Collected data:
+++
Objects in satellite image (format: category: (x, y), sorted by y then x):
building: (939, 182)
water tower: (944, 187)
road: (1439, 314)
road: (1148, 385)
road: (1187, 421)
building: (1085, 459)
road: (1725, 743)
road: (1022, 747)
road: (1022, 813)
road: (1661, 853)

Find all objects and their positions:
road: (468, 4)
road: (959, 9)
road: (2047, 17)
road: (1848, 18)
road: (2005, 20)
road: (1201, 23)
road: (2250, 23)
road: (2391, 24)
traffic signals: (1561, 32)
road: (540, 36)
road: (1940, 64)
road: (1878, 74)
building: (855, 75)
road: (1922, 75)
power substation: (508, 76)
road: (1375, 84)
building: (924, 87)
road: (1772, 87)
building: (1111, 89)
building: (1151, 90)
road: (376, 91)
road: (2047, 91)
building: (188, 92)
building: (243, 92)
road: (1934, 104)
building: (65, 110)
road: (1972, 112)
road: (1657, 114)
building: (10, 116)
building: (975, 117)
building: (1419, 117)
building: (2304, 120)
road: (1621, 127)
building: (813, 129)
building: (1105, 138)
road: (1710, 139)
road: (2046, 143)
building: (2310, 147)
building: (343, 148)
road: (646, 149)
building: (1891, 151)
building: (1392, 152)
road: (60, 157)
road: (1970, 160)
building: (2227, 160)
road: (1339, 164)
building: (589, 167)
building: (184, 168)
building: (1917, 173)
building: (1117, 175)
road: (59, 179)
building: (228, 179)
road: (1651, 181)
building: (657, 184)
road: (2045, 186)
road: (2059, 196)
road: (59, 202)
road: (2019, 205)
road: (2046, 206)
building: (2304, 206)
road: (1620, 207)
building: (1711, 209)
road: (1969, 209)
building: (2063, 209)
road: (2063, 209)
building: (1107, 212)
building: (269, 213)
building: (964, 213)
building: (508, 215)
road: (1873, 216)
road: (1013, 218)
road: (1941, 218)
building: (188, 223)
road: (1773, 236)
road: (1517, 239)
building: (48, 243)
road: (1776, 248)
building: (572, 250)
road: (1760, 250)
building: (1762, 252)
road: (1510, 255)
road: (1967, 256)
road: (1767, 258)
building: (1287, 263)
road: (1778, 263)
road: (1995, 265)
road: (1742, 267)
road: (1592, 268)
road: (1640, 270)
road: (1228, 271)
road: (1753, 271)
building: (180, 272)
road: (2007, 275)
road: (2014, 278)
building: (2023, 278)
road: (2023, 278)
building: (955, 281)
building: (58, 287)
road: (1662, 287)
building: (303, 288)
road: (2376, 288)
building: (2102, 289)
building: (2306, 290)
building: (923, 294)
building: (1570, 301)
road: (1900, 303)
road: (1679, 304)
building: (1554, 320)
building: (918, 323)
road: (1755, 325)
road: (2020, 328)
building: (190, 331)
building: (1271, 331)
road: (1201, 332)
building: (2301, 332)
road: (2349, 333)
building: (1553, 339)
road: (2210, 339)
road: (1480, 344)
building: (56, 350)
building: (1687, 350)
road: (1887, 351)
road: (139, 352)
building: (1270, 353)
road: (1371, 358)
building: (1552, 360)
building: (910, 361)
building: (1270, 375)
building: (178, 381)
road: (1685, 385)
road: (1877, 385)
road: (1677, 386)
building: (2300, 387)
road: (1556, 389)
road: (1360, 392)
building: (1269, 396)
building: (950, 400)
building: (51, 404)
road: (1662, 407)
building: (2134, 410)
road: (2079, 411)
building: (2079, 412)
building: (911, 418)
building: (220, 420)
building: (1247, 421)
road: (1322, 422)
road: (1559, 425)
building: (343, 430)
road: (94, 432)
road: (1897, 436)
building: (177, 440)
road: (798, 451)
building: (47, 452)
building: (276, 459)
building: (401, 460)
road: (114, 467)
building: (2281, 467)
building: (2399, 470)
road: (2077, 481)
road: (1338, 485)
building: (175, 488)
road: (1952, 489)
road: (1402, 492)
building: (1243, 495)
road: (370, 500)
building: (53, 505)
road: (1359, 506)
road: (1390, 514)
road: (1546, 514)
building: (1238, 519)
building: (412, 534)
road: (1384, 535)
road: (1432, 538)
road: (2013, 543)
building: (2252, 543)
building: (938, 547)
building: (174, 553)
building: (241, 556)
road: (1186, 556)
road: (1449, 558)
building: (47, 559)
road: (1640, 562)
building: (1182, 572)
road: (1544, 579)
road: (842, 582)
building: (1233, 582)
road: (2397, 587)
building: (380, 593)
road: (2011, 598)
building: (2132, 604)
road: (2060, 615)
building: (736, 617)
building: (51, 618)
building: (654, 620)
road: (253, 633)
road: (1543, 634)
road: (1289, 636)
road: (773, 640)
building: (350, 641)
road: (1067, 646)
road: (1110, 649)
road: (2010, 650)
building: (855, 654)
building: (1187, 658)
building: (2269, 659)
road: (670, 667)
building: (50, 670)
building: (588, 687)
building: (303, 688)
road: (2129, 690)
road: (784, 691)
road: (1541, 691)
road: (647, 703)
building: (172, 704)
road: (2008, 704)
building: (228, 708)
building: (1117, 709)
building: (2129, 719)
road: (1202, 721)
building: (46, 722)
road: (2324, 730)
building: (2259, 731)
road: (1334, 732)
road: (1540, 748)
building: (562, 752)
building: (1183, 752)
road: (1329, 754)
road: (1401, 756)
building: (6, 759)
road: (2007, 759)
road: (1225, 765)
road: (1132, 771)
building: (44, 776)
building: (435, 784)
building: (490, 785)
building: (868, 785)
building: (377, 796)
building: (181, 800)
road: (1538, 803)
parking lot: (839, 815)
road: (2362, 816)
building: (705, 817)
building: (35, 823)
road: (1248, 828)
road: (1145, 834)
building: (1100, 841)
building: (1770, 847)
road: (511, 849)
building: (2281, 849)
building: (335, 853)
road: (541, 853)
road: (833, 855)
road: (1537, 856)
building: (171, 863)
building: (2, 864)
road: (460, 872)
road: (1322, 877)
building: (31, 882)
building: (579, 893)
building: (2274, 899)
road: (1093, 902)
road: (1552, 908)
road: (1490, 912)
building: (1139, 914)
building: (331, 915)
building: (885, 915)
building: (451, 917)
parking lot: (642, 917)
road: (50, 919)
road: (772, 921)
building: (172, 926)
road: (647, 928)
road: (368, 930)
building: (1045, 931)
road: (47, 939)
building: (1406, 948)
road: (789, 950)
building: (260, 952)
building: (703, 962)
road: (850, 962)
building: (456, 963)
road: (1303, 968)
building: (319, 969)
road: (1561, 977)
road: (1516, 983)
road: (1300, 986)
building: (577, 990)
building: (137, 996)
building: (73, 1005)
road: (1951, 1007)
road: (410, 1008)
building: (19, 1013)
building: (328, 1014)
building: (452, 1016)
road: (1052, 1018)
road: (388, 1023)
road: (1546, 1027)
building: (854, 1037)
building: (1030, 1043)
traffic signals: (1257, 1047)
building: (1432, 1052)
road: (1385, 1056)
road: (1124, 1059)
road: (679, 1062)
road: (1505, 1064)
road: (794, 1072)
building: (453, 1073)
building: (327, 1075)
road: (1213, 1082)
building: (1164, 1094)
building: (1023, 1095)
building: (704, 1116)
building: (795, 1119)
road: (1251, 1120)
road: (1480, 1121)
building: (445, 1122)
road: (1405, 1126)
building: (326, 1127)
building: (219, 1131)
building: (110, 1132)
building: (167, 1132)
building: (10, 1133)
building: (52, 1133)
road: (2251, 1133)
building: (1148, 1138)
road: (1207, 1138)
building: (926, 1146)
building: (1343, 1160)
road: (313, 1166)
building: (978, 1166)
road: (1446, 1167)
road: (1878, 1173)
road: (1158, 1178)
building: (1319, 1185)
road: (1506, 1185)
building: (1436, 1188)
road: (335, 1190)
+++
Could you reproduce every record above exactly as it appears?

## Result below:
Objects in satellite image (format: category: (x, y), sorted by y then x):
building: (939, 182)
water tower: (944, 187)
road: (1439, 314)
road: (1148, 385)
road: (1187, 421)
building: (1085, 459)
road: (1725, 743)
road: (1022, 747)
road: (1022, 813)
road: (1661, 853)

Find all objects and their positions:
road: (468, 4)
road: (959, 9)
road: (2047, 17)
road: (1848, 18)
road: (2005, 20)
road: (1201, 23)
road: (2250, 23)
road: (2391, 24)
traffic signals: (1561, 32)
road: (540, 36)
road: (1940, 64)
road: (1878, 74)
building: (855, 75)
road: (1922, 75)
power substation: (508, 76)
road: (1375, 84)
building: (924, 87)
road: (1772, 87)
building: (1111, 89)
building: (1151, 90)
road: (376, 91)
road: (2047, 91)
building: (188, 92)
building: (243, 92)
road: (1934, 104)
building: (65, 110)
road: (1972, 112)
road: (1657, 114)
building: (10, 116)
building: (975, 117)
building: (1419, 117)
building: (2304, 120)
road: (1621, 127)
building: (813, 129)
building: (1105, 138)
road: (1710, 139)
road: (2046, 143)
building: (2310, 147)
building: (343, 148)
road: (646, 149)
building: (1891, 151)
building: (1392, 152)
road: (60, 157)
road: (1970, 160)
building: (2227, 160)
road: (1339, 164)
building: (589, 167)
building: (184, 168)
building: (1917, 173)
building: (1117, 175)
road: (59, 179)
building: (228, 179)
road: (1651, 181)
building: (657, 184)
road: (2045, 186)
road: (2059, 196)
road: (59, 202)
road: (2019, 205)
road: (2046, 206)
building: (2304, 206)
road: (1620, 207)
building: (1711, 209)
road: (1969, 209)
building: (2063, 209)
road: (2063, 209)
building: (1107, 212)
building: (269, 213)
building: (964, 213)
building: (508, 215)
road: (1873, 216)
road: (1013, 218)
road: (1941, 218)
building: (188, 223)
road: (1773, 236)
road: (1517, 239)
building: (48, 243)
road: (1776, 248)
building: (572, 250)
road: (1760, 250)
building: (1762, 252)
road: (1510, 255)
road: (1967, 256)
road: (1767, 258)
building: (1287, 263)
road: (1778, 263)
road: (1995, 265)
road: (1742, 267)
road: (1592, 268)
road: (1640, 270)
road: (1228, 271)
road: (1753, 271)
building: (180, 272)
road: (2007, 275)
road: (2014, 278)
building: (2023, 278)
road: (2023, 278)
building: (955, 281)
building: (58, 287)
road: (1662, 287)
building: (303, 288)
road: (2376, 288)
building: (2102, 289)
building: (2306, 290)
building: (923, 294)
building: (1570, 301)
road: (1900, 303)
road: (1679, 304)
building: (1554, 320)
building: (918, 323)
road: (1755, 325)
road: (2020, 328)
building: (190, 331)
building: (1271, 331)
road: (1201, 332)
building: (2301, 332)
road: (2349, 333)
building: (1553, 339)
road: (2210, 339)
road: (1480, 344)
building: (56, 350)
building: (1687, 350)
road: (1887, 351)
road: (139, 352)
building: (1270, 353)
road: (1371, 358)
building: (1552, 360)
building: (910, 361)
building: (1270, 375)
building: (178, 381)
road: (1685, 385)
road: (1877, 385)
road: (1677, 386)
building: (2300, 387)
road: (1556, 389)
road: (1360, 392)
building: (1269, 396)
building: (950, 400)
building: (51, 404)
road: (1662, 407)
building: (2134, 410)
road: (2079, 411)
building: (2079, 412)
building: (911, 418)
building: (220, 420)
building: (1247, 421)
road: (1322, 422)
road: (1559, 425)
building: (343, 430)
road: (94, 432)
road: (1897, 436)
building: (177, 440)
road: (798, 451)
building: (47, 452)
building: (276, 459)
building: (401, 460)
road: (114, 467)
building: (2281, 467)
building: (2399, 470)
road: (2077, 481)
road: (1338, 485)
building: (175, 488)
road: (1952, 489)
road: (1402, 492)
building: (1243, 495)
road: (370, 500)
building: (53, 505)
road: (1359, 506)
road: (1390, 514)
road: (1546, 514)
building: (1238, 519)
building: (412, 534)
road: (1384, 535)
road: (1432, 538)
road: (2013, 543)
building: (2252, 543)
building: (938, 547)
building: (174, 553)
building: (241, 556)
road: (1186, 556)
road: (1449, 558)
building: (47, 559)
road: (1640, 562)
building: (1182, 572)
road: (1544, 579)
road: (842, 582)
building: (1233, 582)
road: (2397, 587)
building: (380, 593)
road: (2011, 598)
building: (2132, 604)
road: (2060, 615)
building: (736, 617)
building: (51, 618)
building: (654, 620)
road: (253, 633)
road: (1543, 634)
road: (1289, 636)
road: (773, 640)
building: (350, 641)
road: (1067, 646)
road: (1110, 649)
road: (2010, 650)
building: (855, 654)
building: (1187, 658)
building: (2269, 659)
road: (670, 667)
building: (50, 670)
building: (588, 687)
building: (303, 688)
road: (2129, 690)
road: (784, 691)
road: (1541, 691)
road: (647, 703)
building: (172, 704)
road: (2008, 704)
building: (228, 708)
building: (1117, 709)
building: (2129, 719)
road: (1202, 721)
building: (46, 722)
road: (2324, 730)
building: (2259, 731)
road: (1334, 732)
road: (1540, 748)
building: (562, 752)
building: (1183, 752)
road: (1329, 754)
road: (1401, 756)
building: (6, 759)
road: (2007, 759)
road: (1225, 765)
road: (1132, 771)
building: (44, 776)
building: (435, 784)
building: (490, 785)
building: (868, 785)
building: (377, 796)
building: (181, 800)
road: (1538, 803)
parking lot: (839, 815)
road: (2362, 816)
building: (705, 817)
building: (35, 823)
road: (1248, 828)
road: (1145, 834)
building: (1100, 841)
building: (1770, 847)
road: (511, 849)
building: (2281, 849)
building: (335, 853)
road: (541, 853)
road: (833, 855)
road: (1537, 856)
building: (171, 863)
building: (2, 864)
road: (460, 872)
road: (1322, 877)
building: (31, 882)
building: (579, 893)
building: (2274, 899)
road: (1093, 902)
road: (1552, 908)
road: (1490, 912)
building: (1139, 914)
building: (331, 915)
building: (885, 915)
building: (451, 917)
parking lot: (642, 917)
road: (50, 919)
road: (772, 921)
building: (172, 926)
road: (647, 928)
road: (368, 930)
building: (1045, 931)
road: (47, 939)
building: (1406, 948)
road: (789, 950)
building: (260, 952)
building: (703, 962)
road: (850, 962)
building: (456, 963)
road: (1303, 968)
building: (319, 969)
road: (1561, 977)
road: (1516, 983)
road: (1300, 986)
building: (577, 990)
building: (137, 996)
building: (73, 1005)
road: (1951, 1007)
road: (410, 1008)
building: (19, 1013)
building: (328, 1014)
building: (452, 1016)
road: (1052, 1018)
road: (388, 1023)
road: (1546, 1027)
building: (854, 1037)
building: (1030, 1043)
traffic signals: (1257, 1047)
building: (1432, 1052)
road: (1385, 1056)
road: (1124, 1059)
road: (679, 1062)
road: (1505, 1064)
road: (794, 1072)
building: (453, 1073)
building: (327, 1075)
road: (1213, 1082)
building: (1164, 1094)
building: (1023, 1095)
building: (704, 1116)
building: (795, 1119)
road: (1251, 1120)
road: (1480, 1121)
building: (445, 1122)
road: (1405, 1126)
building: (326, 1127)
building: (219, 1131)
building: (110, 1132)
building: (167, 1132)
building: (10, 1133)
building: (52, 1133)
road: (2251, 1133)
building: (1148, 1138)
road: (1207, 1138)
building: (926, 1146)
building: (1343, 1160)
road: (313, 1166)
building: (978, 1166)
road: (1446, 1167)
road: (1878, 1173)
road: (1158, 1178)
building: (1319, 1185)
road: (1506, 1185)
building: (1436, 1188)
road: (335, 1190)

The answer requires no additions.